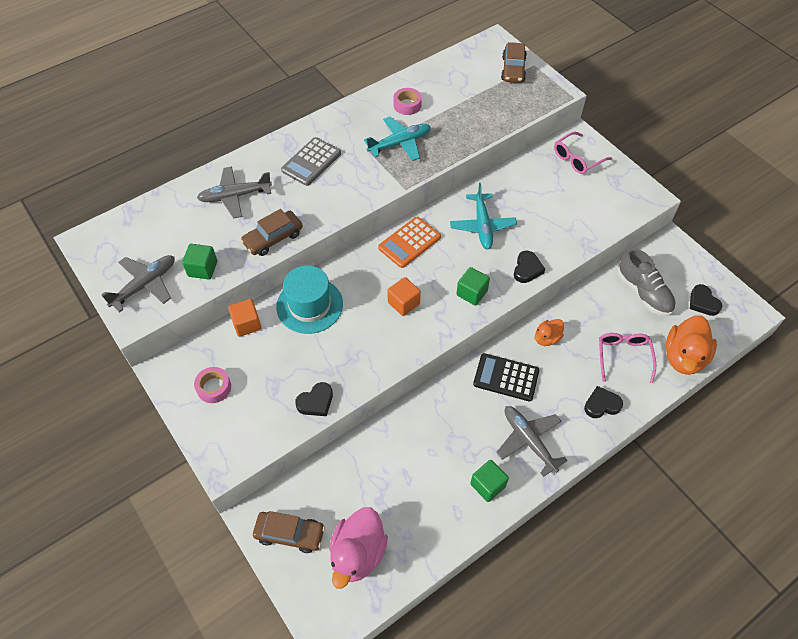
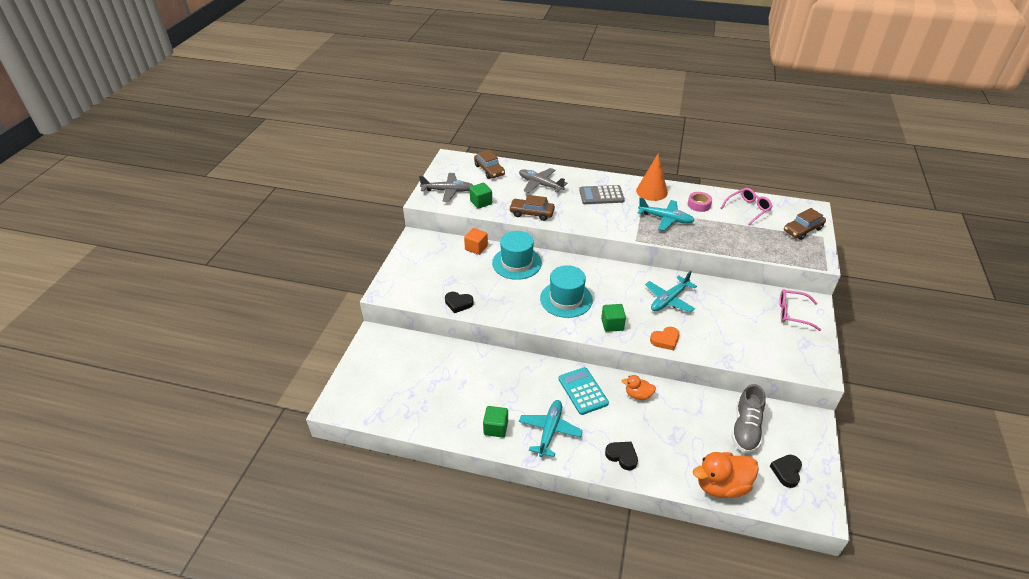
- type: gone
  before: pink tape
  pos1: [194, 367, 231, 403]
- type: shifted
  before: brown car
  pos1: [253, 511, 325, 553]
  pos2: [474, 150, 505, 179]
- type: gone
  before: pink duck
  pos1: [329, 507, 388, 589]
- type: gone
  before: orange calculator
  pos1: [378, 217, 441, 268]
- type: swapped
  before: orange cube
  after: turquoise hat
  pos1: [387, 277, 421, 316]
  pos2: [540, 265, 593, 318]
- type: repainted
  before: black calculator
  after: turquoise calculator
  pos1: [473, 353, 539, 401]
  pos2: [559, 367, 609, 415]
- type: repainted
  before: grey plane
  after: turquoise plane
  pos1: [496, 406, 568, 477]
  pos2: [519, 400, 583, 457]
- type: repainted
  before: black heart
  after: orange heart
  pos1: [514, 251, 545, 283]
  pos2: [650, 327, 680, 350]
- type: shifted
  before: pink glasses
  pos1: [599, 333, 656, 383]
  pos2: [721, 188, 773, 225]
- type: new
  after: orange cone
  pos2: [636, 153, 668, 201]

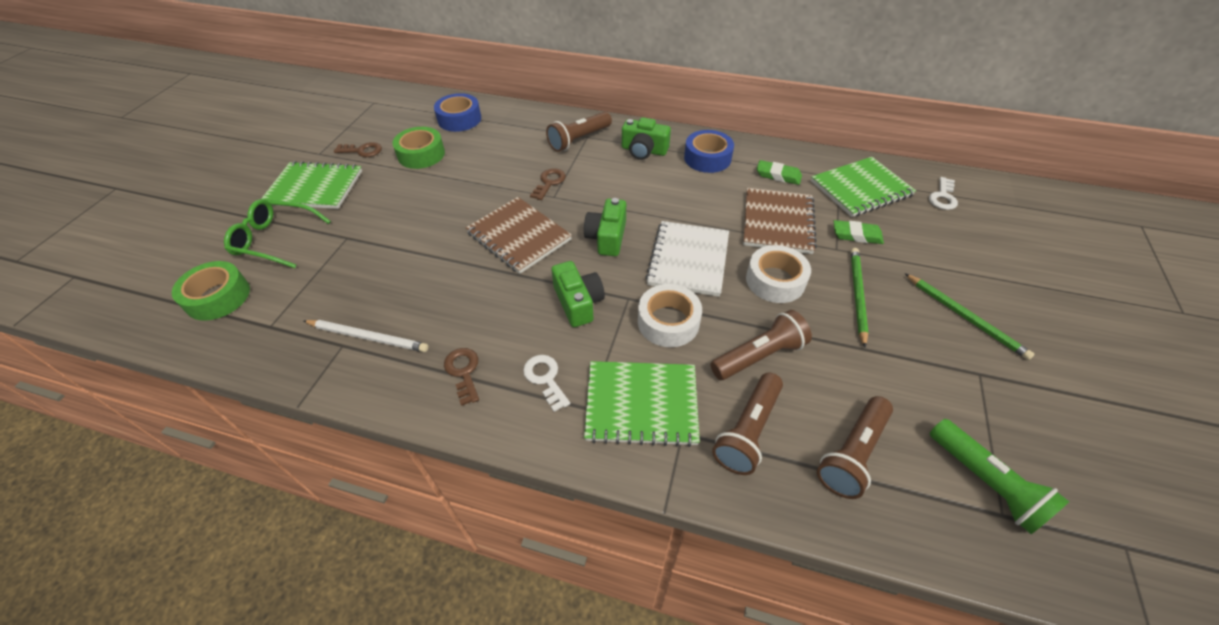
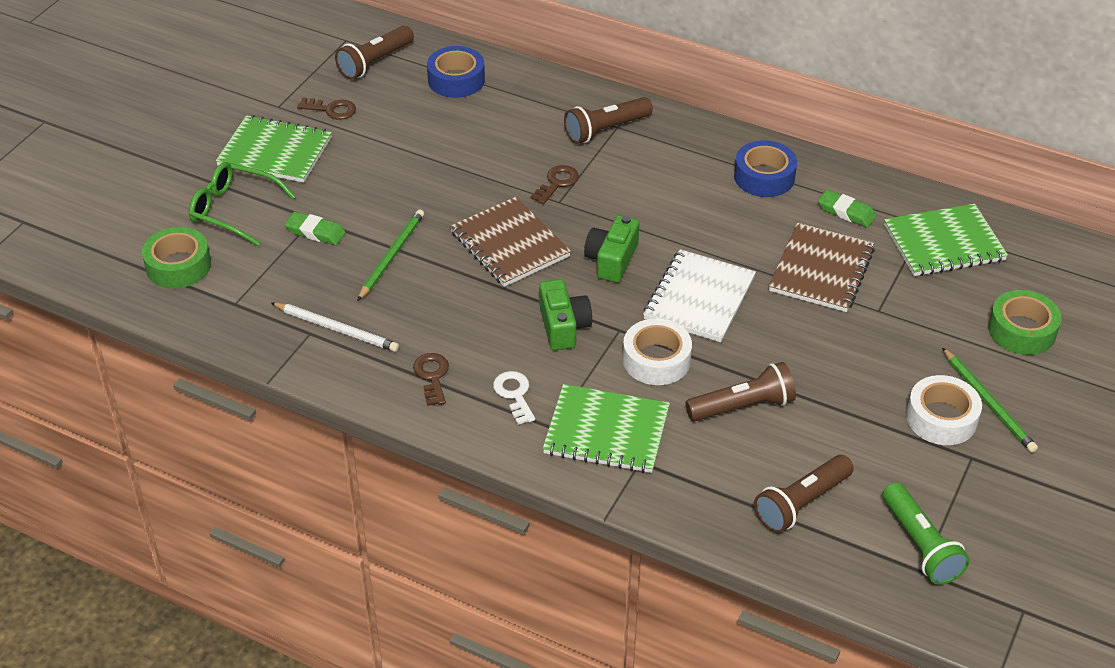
- type: shifted
  before: green tape
  pos1: [392, 127, 445, 169]
  pos2: [988, 290, 1062, 355]
- type: gone
  before: green camera
  pos1: [622, 117, 671, 160]
- type: shifted
  before: brown flashlight
  pos1: [712, 373, 783, 475]
  pos2: [335, 26, 414, 80]
- type: shifted
  before: white tape
  pos1: [746, 245, 811, 303]
  pos2: [906, 375, 982, 445]
- type: shifted
  before: green eraser
  pos1: [833, 220, 884, 244]
  pos2: [285, 211, 346, 245]
- type: shifted
  before: green pencil
  pos1: [851, 248, 869, 348]
  pos2: [357, 210, 424, 301]
- type: gone
  before: white key
  pos1: [929, 177, 958, 210]

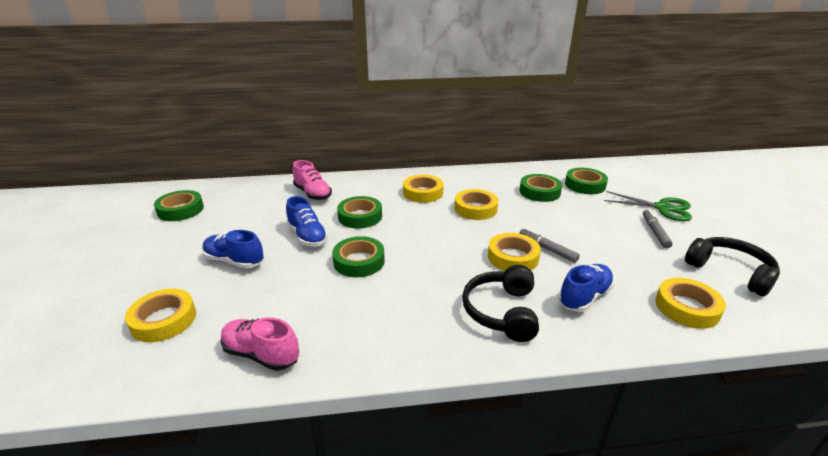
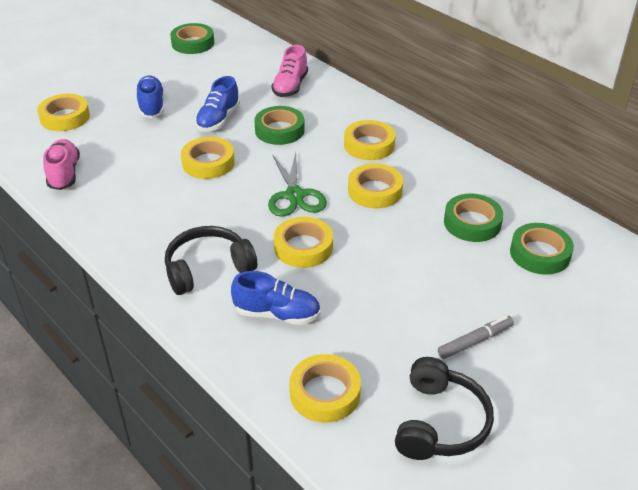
- type: repainted
  before: green tape
  after: yellow tape
  pos1: [332, 236, 385, 277]
  pos2: [181, 137, 235, 179]
- type: gone
  before: grey marker
  pos1: [519, 228, 580, 263]
- type: shifted
  before: green scissors
  pos1: [604, 191, 692, 221]
  pos2: [268, 153, 327, 217]

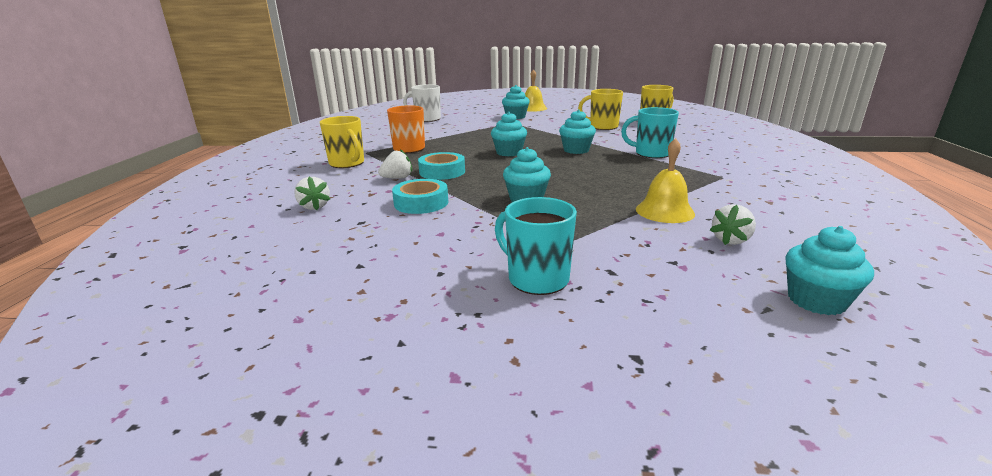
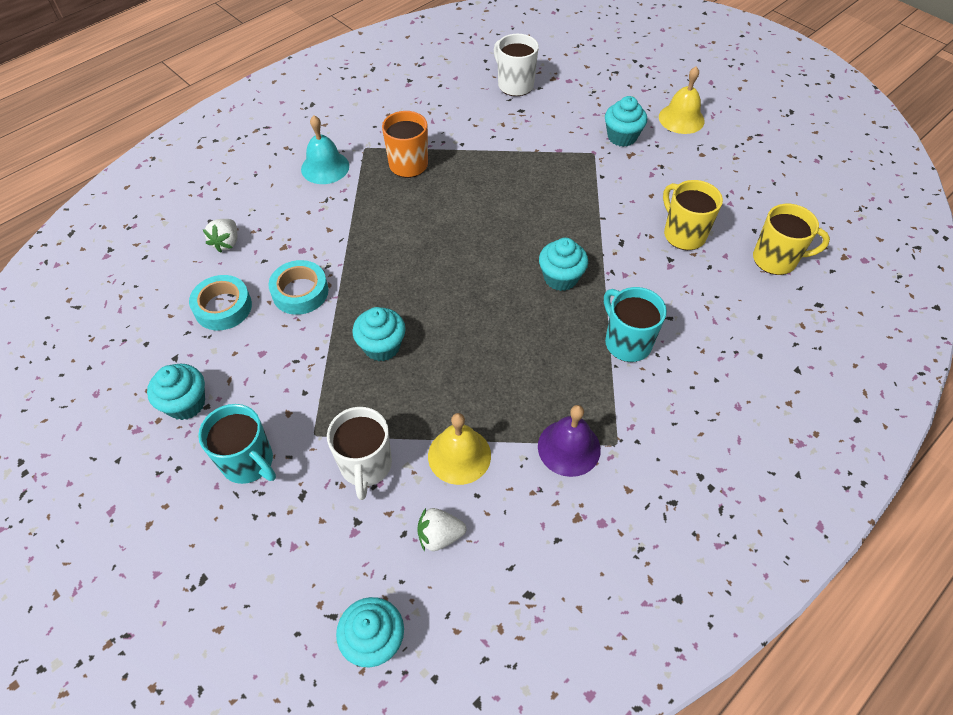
- type: swapped
  before: yellow mug
  after: turquoise bell
  pos1: [320, 116, 364, 168]
  pos2: [301, 116, 349, 184]
- type: gone
  before: white strawberry
  pos1: [378, 149, 412, 179]
- type: shifted
  before: turquoise tape
  pos1: [418, 152, 465, 180]
  pos2: [189, 275, 252, 330]
- type: shifted
  before: turquoise cupcake
  pos1: [491, 112, 527, 156]
  pos2: [147, 364, 205, 420]
- type: rotated
  before: turquoise mug
  pos1: [495, 197, 577, 295]
  pos2: [198, 404, 276, 484]
  turn: 135
- type: new
  after: white mug
  pos2: [327, 407, 392, 500]
- type: new
  after: purple bell
  pos2: [538, 405, 601, 477]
▬▬▬▬▬▬▬▬▬▬
_WORK ORDER:_
Omit each image and transcribe the remaining records word for word.

_THE ANSWER:_
- type: gone
  before: pink tape
  pos1: [194, 367, 231, 403]
- type: shifted
  before: brown car
  pos1: [253, 511, 325, 553]
  pos2: [474, 150, 505, 179]
- type: gone
  before: pink duck
  pos1: [329, 507, 388, 589]
- type: gone
  before: orange calculator
  pos1: [378, 217, 441, 268]
- type: swapped
  before: orange cube
  after: turquoise hat
  pos1: [387, 277, 421, 316]
  pos2: [540, 265, 593, 318]
- type: repainted
  before: black calculator
  after: turquoise calculator
  pos1: [473, 353, 539, 401]
  pos2: [559, 367, 609, 415]
- type: repainted
  before: grey plane
  after: turquoise plane
  pos1: [496, 406, 568, 477]
  pos2: [519, 400, 583, 457]
- type: repainted
  before: black heart
  after: orange heart
  pos1: [514, 251, 545, 283]
  pos2: [650, 327, 680, 350]
- type: shifted
  before: pink glasses
  pos1: [599, 333, 656, 383]
  pos2: [721, 188, 773, 225]
- type: new
  after: orange cone
  pos2: [636, 153, 668, 201]

- type: shifted
  before: green tape
  pos1: [392, 127, 445, 169]
  pos2: [988, 290, 1062, 355]
- type: gone
  before: green camera
  pos1: [622, 117, 671, 160]
- type: shifted
  before: brown flashlight
  pos1: [712, 373, 783, 475]
  pos2: [335, 26, 414, 80]
- type: shifted
  before: white tape
  pos1: [746, 245, 811, 303]
  pos2: [906, 375, 982, 445]
- type: shifted
  before: green eraser
  pos1: [833, 220, 884, 244]
  pos2: [285, 211, 346, 245]
- type: shifted
  before: green pencil
  pos1: [851, 248, 869, 348]
  pos2: [357, 210, 424, 301]
- type: gone
  before: white key
  pos1: [929, 177, 958, 210]

- type: repainted
  before: green tape
  after: yellow tape
  pos1: [332, 236, 385, 277]
  pos2: [181, 137, 235, 179]
- type: gone
  before: grey marker
  pos1: [519, 228, 580, 263]
- type: shifted
  before: green scissors
  pos1: [604, 191, 692, 221]
  pos2: [268, 153, 327, 217]

- type: swapped
  before: yellow mug
  after: turquoise bell
  pos1: [320, 116, 364, 168]
  pos2: [301, 116, 349, 184]
- type: gone
  before: white strawberry
  pos1: [378, 149, 412, 179]
- type: shifted
  before: turquoise tape
  pos1: [418, 152, 465, 180]
  pos2: [189, 275, 252, 330]
- type: shifted
  before: turquoise cupcake
  pos1: [491, 112, 527, 156]
  pos2: [147, 364, 205, 420]
- type: rotated
  before: turquoise mug
  pos1: [495, 197, 577, 295]
  pos2: [198, 404, 276, 484]
  turn: 135
- type: new
  after: white mug
  pos2: [327, 407, 392, 500]
- type: new
  after: purple bell
  pos2: [538, 405, 601, 477]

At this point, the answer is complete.